#### Data to examine ####

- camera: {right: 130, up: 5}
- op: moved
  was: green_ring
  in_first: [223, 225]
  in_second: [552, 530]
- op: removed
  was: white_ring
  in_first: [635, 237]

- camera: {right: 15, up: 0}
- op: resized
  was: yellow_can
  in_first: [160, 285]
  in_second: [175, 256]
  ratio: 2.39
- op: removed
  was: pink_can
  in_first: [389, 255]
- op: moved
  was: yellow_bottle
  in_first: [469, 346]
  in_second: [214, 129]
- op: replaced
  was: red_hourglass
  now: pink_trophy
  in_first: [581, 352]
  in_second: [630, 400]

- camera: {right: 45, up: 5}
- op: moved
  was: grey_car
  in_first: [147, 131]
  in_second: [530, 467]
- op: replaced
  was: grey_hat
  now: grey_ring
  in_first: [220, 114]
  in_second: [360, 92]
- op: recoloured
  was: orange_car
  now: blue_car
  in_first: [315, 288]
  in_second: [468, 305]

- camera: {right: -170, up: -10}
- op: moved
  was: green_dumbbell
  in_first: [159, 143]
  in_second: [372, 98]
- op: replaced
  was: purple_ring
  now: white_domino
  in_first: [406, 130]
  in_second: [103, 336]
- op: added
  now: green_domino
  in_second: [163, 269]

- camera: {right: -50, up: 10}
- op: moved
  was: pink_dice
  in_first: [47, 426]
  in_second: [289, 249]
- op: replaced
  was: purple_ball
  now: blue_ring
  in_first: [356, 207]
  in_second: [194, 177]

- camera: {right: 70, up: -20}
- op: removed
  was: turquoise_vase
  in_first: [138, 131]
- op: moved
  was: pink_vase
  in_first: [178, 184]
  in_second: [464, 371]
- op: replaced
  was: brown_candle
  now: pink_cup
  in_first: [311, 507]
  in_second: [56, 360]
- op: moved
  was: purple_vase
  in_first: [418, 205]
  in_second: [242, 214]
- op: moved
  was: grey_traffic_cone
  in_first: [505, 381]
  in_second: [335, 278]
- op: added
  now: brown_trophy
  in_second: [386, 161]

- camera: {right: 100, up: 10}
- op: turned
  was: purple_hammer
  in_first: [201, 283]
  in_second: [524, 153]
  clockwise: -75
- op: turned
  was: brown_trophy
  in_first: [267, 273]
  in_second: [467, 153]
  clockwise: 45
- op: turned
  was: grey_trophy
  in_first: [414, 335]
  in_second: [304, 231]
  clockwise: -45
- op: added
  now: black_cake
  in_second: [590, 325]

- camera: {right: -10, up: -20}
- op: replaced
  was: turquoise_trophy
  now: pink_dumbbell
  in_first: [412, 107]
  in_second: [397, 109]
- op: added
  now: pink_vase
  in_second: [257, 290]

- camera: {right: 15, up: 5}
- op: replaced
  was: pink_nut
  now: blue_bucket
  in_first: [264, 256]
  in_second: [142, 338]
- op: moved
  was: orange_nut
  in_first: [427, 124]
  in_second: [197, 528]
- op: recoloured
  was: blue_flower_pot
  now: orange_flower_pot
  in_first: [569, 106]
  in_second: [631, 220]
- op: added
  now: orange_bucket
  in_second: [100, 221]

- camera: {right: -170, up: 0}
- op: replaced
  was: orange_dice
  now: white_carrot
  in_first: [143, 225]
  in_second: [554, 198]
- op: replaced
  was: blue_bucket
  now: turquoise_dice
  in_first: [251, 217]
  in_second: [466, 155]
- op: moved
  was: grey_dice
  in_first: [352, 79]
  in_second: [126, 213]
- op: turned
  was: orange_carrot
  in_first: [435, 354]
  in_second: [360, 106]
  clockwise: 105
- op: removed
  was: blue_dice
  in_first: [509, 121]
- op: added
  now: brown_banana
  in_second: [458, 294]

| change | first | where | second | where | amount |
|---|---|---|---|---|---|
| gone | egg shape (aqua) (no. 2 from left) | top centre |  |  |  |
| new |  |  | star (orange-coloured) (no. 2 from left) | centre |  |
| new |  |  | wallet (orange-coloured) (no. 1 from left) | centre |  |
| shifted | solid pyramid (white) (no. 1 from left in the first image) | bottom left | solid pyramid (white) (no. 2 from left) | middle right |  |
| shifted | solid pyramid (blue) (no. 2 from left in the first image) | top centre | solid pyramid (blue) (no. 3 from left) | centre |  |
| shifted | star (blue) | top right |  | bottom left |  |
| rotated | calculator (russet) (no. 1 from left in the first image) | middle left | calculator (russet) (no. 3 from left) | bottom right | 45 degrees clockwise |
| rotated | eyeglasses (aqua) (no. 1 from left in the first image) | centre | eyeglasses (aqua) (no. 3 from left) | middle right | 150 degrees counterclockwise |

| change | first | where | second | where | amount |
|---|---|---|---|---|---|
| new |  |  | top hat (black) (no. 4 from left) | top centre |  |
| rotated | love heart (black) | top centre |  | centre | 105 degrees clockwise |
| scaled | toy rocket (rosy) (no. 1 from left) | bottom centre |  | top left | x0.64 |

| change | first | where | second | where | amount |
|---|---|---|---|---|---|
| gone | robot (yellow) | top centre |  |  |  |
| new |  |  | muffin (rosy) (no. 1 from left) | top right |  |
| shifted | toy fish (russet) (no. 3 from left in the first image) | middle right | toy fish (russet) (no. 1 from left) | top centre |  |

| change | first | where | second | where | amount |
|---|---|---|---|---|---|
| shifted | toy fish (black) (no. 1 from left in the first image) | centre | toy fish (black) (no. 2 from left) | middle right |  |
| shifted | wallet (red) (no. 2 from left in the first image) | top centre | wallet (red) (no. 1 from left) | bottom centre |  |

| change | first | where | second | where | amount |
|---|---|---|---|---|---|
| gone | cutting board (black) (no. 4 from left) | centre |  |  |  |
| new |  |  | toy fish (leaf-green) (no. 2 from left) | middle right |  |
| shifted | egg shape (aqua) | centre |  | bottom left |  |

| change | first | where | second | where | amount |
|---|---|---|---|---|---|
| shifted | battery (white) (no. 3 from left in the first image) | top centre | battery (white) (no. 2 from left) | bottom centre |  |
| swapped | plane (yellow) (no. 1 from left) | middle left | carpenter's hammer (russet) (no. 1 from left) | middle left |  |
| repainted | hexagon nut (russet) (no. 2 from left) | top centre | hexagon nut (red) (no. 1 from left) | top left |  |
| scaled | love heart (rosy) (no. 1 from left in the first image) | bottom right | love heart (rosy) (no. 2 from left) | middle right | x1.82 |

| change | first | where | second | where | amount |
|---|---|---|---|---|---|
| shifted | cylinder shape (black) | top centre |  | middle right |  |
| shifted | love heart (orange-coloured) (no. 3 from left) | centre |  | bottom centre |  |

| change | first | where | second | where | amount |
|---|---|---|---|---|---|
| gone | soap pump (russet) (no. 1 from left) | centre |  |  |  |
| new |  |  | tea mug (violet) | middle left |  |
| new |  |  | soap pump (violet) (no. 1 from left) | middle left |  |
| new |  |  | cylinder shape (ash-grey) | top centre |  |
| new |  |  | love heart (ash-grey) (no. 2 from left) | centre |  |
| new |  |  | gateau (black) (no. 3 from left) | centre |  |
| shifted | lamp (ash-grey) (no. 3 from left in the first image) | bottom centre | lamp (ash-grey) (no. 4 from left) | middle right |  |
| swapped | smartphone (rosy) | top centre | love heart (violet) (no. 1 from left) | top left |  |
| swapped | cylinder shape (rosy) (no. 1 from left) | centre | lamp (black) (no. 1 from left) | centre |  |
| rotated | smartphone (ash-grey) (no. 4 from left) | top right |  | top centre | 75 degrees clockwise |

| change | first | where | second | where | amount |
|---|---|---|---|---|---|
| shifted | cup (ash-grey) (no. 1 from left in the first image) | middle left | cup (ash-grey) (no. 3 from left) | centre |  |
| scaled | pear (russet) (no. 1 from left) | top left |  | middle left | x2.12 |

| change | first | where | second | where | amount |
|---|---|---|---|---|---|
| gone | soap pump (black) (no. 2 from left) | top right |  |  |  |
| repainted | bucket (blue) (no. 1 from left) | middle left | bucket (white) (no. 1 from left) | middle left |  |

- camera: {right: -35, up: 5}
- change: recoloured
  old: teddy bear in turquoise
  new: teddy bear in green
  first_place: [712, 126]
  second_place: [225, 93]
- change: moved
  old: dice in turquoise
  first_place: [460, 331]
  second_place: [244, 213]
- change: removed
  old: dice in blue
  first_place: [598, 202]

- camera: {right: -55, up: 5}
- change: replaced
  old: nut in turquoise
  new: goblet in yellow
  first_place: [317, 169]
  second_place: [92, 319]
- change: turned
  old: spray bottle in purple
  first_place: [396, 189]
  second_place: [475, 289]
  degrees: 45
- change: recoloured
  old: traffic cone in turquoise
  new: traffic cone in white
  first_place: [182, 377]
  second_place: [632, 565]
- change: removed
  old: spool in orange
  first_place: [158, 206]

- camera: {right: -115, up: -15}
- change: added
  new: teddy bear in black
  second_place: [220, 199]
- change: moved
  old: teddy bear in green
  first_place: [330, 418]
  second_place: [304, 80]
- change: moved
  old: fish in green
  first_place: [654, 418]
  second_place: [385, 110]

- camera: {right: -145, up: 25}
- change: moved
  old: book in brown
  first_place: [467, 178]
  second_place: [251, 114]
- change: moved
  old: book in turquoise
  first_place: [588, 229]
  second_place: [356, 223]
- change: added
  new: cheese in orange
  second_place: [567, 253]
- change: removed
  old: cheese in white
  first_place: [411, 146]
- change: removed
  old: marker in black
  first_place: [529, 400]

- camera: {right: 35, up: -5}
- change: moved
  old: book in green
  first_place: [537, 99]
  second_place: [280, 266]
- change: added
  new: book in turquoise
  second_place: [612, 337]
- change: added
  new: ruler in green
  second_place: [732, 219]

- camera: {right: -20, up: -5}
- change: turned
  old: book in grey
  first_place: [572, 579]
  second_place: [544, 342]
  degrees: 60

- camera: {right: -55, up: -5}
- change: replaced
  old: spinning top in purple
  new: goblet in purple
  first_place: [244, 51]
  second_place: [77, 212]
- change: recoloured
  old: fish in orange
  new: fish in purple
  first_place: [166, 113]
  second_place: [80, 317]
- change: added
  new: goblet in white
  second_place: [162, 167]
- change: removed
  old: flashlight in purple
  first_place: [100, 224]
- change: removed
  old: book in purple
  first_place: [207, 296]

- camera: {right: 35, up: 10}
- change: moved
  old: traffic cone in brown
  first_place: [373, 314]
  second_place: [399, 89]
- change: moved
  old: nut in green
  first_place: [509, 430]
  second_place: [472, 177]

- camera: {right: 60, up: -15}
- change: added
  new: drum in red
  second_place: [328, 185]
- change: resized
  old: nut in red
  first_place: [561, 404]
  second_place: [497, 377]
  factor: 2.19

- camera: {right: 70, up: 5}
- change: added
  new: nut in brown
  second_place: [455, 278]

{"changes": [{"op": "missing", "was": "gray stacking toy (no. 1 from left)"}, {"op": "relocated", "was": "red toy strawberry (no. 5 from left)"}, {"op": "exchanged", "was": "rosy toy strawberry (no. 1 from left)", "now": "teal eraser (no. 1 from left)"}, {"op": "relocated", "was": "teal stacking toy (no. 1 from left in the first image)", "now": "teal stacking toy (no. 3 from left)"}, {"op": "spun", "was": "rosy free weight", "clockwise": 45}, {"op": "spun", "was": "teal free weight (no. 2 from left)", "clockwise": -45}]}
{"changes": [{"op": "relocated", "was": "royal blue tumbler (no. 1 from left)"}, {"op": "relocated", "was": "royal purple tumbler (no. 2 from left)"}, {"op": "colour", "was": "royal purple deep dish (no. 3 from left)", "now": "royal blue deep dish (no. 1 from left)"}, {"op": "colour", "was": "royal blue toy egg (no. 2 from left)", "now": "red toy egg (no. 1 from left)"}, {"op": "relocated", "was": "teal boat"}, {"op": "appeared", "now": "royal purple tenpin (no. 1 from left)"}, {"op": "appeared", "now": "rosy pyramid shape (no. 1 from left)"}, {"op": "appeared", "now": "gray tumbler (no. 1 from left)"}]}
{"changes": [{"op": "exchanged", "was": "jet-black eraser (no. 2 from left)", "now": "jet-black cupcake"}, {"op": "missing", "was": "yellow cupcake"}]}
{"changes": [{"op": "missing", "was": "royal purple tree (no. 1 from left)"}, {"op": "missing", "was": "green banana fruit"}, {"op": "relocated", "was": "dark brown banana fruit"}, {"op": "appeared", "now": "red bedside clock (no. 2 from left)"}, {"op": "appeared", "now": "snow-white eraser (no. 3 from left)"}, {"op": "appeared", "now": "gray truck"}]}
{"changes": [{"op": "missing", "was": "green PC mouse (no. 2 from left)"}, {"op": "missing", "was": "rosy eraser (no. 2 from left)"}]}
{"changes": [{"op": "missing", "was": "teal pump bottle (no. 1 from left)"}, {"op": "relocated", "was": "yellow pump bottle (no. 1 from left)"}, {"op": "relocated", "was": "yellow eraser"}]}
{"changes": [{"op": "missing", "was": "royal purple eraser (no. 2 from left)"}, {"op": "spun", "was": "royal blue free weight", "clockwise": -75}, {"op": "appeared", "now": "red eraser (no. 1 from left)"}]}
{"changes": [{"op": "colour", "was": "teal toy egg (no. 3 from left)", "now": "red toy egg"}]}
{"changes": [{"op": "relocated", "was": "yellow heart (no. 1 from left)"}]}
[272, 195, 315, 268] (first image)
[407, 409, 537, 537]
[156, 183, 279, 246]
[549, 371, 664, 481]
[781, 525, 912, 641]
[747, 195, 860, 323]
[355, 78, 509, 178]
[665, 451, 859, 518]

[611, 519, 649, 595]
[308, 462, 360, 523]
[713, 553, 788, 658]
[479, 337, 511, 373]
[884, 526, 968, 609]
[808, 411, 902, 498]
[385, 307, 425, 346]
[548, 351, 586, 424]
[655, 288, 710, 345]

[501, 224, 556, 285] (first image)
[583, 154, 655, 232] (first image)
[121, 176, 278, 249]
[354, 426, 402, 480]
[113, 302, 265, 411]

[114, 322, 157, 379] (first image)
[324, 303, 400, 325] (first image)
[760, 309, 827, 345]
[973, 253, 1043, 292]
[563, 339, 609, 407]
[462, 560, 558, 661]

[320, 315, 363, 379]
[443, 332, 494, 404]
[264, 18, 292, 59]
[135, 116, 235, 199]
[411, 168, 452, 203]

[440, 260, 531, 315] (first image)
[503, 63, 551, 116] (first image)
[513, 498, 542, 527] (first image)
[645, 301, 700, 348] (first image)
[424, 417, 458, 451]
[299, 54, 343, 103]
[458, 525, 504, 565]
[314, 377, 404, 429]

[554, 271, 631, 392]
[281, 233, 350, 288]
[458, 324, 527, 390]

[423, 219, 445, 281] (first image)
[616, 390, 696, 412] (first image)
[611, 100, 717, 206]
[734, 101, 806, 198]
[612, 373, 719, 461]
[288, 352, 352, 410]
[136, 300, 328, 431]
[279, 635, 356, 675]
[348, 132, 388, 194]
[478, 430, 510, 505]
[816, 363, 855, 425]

####

# How to complete this task:
Reproduce the lines above, beginning at the line with "in_first: [223, 225]" and stopping after the line with "was: white_ring", exactly as they are.

# Response area:
  in_first: [223, 225]
  in_second: [552, 530]
- op: removed
  was: white_ring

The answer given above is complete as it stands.